## Problem
Count how many of the lines below contain the string "numericTimeSignature", matching case exactly. Reply with the number alone.

★ ★ ★ ★

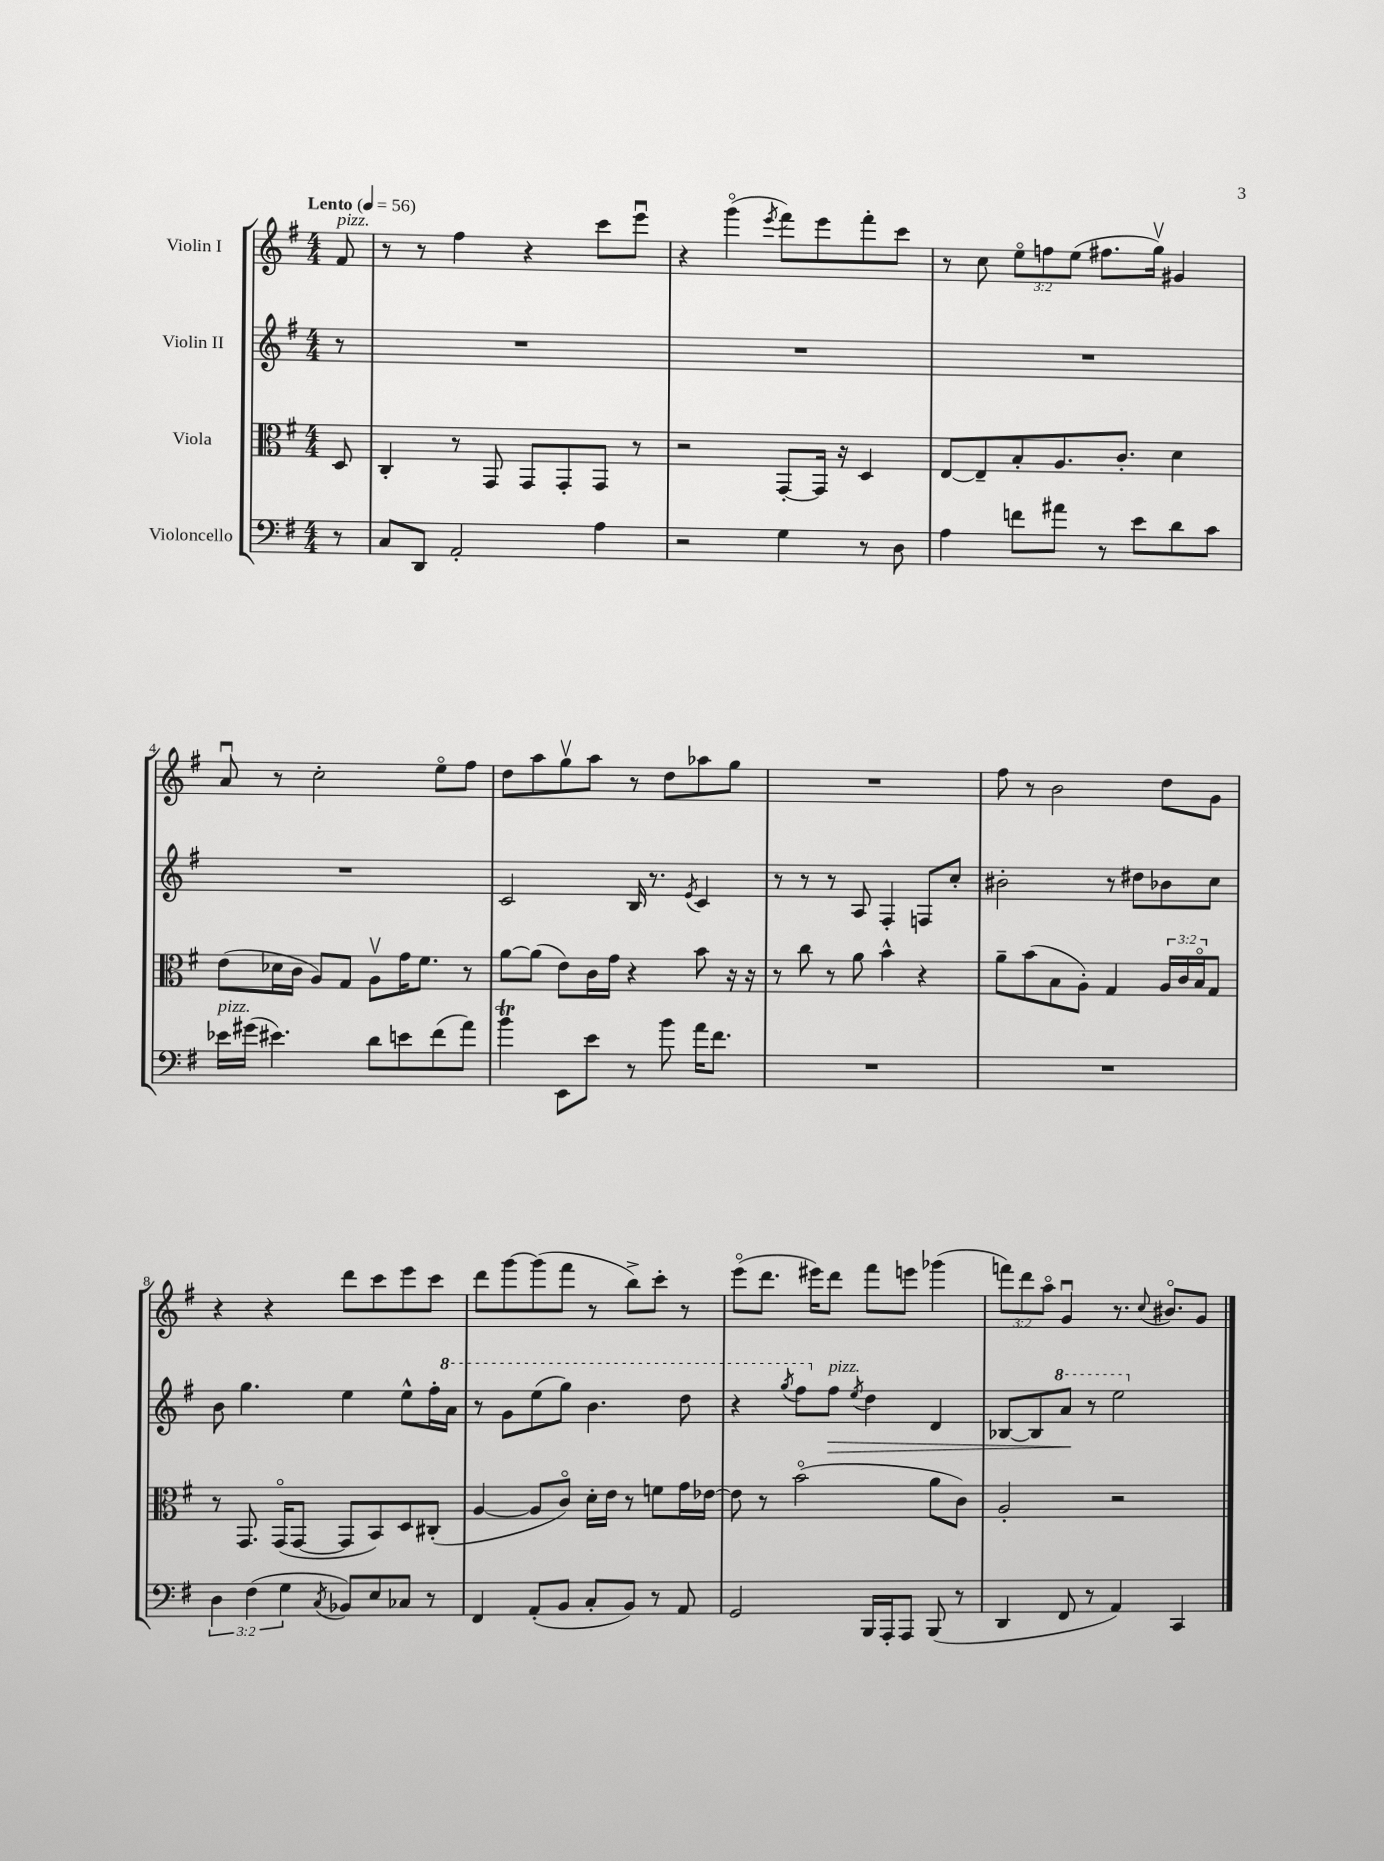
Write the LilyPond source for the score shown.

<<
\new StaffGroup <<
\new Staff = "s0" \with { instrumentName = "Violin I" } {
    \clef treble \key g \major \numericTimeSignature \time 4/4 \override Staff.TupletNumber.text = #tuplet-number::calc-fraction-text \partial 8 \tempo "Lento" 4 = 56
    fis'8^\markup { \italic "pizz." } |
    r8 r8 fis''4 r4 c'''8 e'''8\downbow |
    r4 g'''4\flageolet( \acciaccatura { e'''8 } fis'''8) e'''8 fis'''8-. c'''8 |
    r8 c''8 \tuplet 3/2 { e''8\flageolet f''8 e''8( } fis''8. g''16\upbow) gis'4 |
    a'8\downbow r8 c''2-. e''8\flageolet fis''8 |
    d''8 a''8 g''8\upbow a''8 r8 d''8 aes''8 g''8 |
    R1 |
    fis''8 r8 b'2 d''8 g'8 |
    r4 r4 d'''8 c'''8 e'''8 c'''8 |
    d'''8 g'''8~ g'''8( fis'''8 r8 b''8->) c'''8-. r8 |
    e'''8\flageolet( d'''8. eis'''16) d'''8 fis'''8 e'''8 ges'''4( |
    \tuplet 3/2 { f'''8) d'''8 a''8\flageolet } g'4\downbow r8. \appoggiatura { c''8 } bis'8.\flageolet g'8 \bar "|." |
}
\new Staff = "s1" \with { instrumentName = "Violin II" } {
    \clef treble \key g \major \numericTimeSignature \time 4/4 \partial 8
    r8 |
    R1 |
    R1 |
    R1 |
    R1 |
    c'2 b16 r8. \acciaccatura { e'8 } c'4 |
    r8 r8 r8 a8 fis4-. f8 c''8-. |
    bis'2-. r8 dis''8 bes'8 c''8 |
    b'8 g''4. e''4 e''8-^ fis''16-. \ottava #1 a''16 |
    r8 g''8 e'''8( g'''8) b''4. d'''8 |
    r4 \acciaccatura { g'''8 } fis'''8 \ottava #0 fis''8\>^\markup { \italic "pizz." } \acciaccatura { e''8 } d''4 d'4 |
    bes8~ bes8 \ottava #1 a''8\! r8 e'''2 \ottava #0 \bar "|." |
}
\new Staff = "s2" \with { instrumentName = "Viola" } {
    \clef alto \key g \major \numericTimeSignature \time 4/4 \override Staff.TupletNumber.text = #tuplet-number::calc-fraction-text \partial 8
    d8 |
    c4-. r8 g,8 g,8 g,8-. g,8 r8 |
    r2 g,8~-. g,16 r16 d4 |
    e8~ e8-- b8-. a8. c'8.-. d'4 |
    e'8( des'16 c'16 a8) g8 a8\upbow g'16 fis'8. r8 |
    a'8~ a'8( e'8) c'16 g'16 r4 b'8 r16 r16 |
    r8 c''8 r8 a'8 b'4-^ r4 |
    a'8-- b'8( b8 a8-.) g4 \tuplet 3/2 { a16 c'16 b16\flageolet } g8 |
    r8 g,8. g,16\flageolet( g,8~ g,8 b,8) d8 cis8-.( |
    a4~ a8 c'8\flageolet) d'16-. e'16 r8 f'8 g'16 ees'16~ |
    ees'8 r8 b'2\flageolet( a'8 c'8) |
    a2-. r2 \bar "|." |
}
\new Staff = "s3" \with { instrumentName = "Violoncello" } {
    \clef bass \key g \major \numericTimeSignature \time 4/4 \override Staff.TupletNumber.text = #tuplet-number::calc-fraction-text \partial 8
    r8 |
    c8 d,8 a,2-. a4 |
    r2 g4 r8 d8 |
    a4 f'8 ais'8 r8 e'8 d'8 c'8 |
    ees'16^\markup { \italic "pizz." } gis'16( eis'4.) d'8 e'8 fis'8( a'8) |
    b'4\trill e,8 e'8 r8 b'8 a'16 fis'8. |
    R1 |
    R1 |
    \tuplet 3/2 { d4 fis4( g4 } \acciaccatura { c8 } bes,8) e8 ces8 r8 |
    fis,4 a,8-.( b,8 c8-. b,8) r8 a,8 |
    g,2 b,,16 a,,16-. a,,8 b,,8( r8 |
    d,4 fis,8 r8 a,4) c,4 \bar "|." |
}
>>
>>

★ ★ ★ ★

## Answer in full
4